*Task details*:
Return all entries verbatim; skip any pictures.

-----

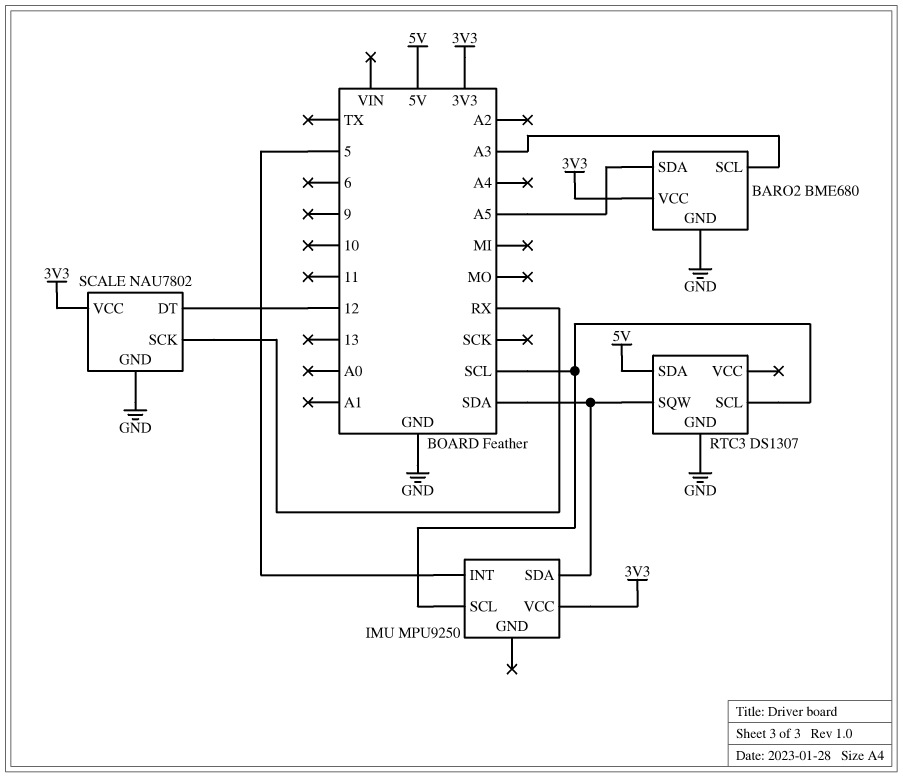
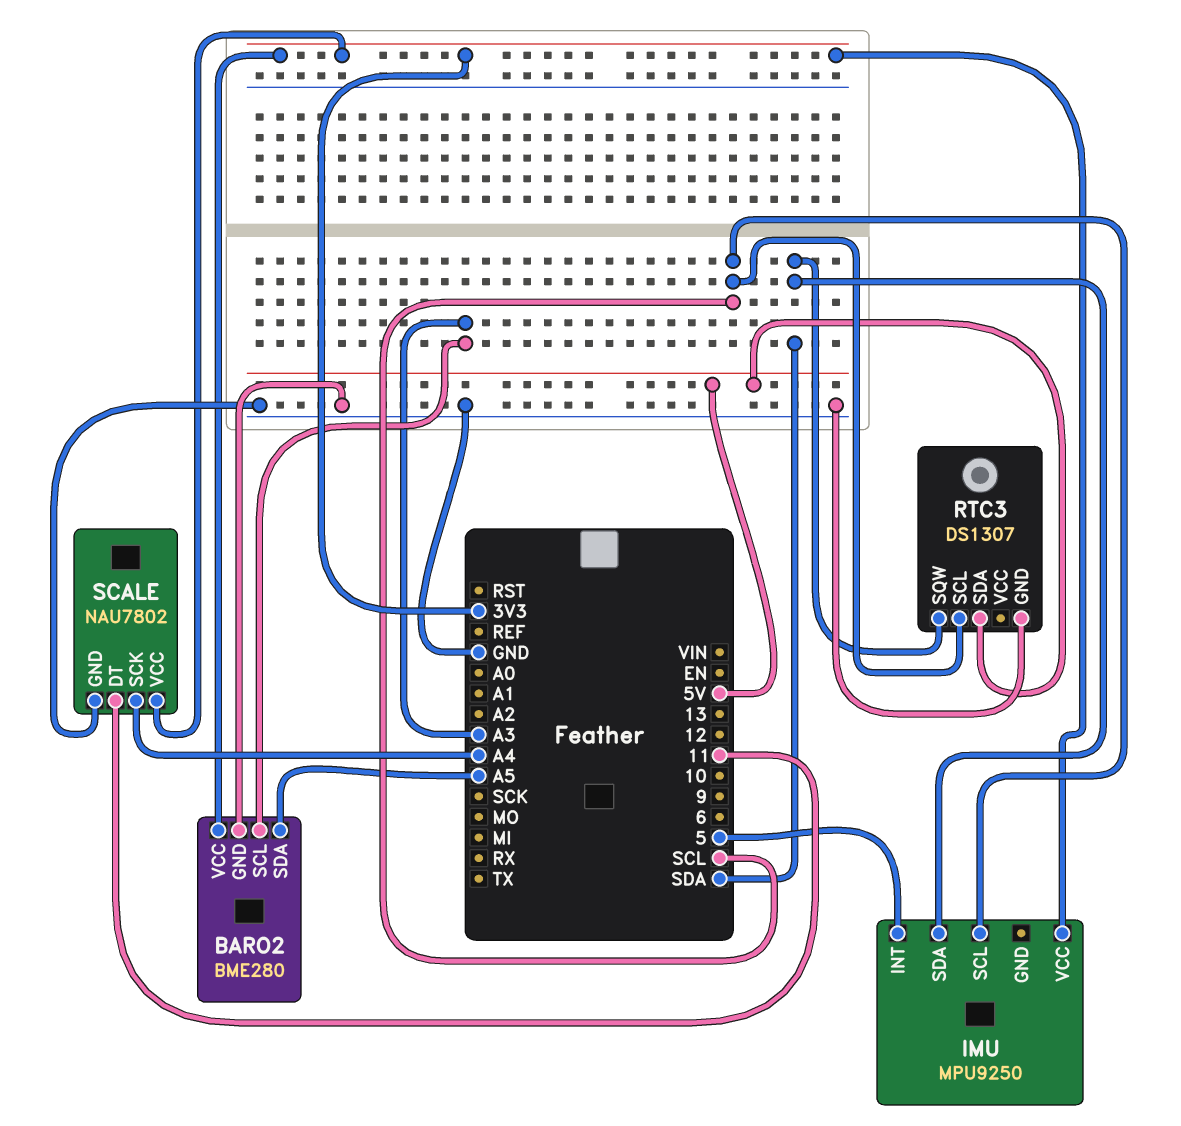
BARO2: BME680 -> BME280
SCALE pin DT: 12 -> 11
SCALE pin SCK: RX -> A4

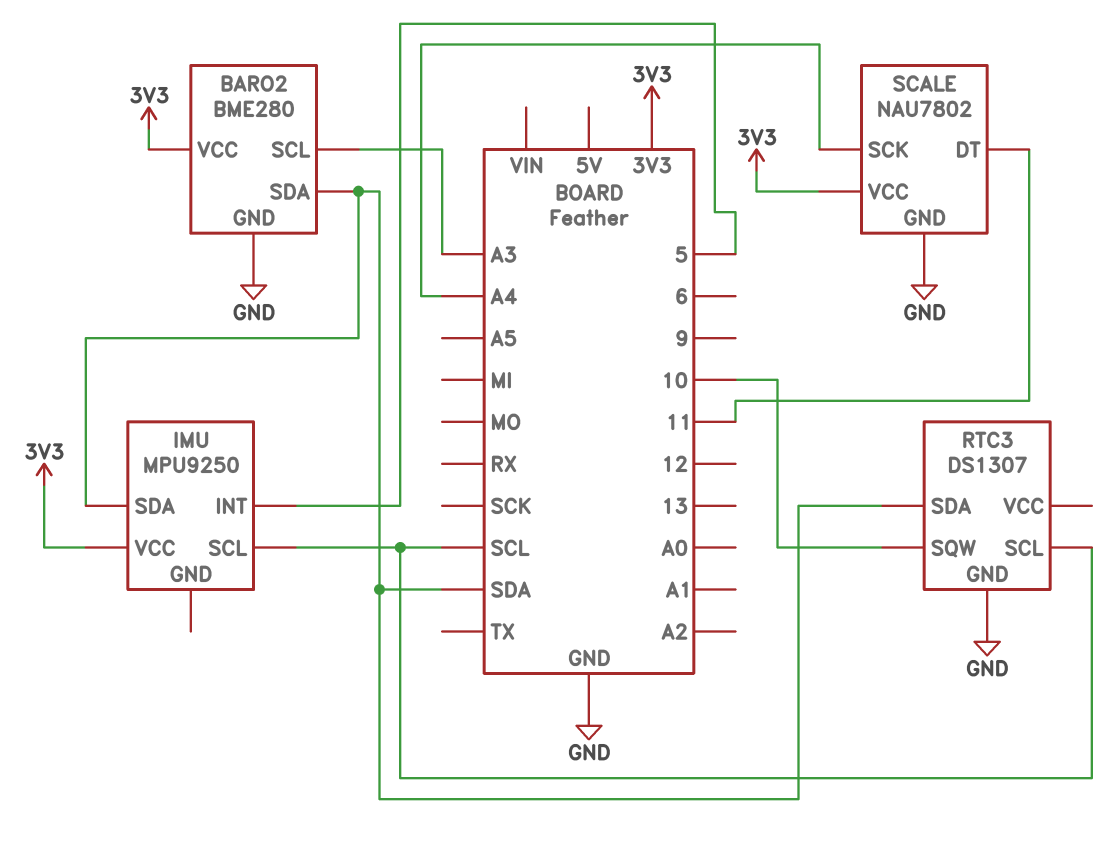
BARO2 pin SDA: A5 -> SDA
RTC3 pin SDA: 5V -> SDA
RTC3 pin SQW: SDA -> 10

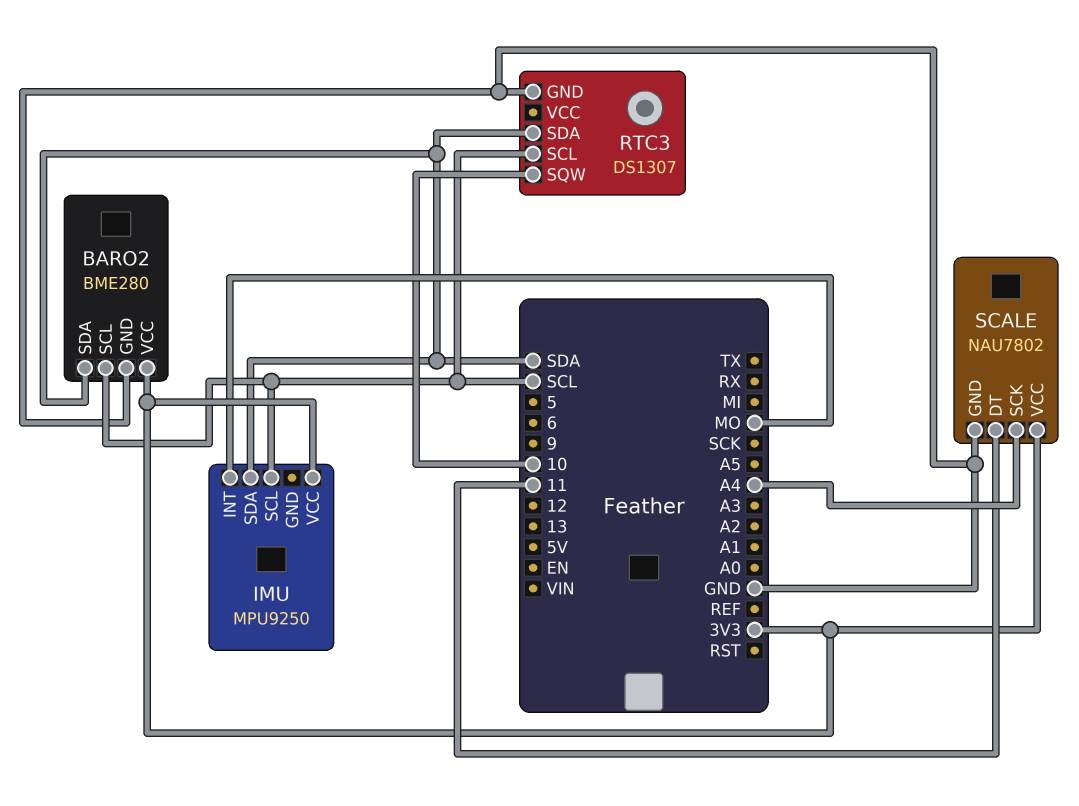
BARO2 pin SCL: A3 -> SCL
IMU pin INT: 5 -> MO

-----

*Reply*:
BARO2: BME680 -> BME280
SCALE pin DT: 12 -> 11
SCALE pin SCK: RX -> A4

BARO2 pin SDA: A5 -> SDA
RTC3 pin SDA: 5V -> SDA
RTC3 pin SQW: SDA -> 10

BARO2 pin SCL: A3 -> SCL
IMU pin INT: 5 -> MO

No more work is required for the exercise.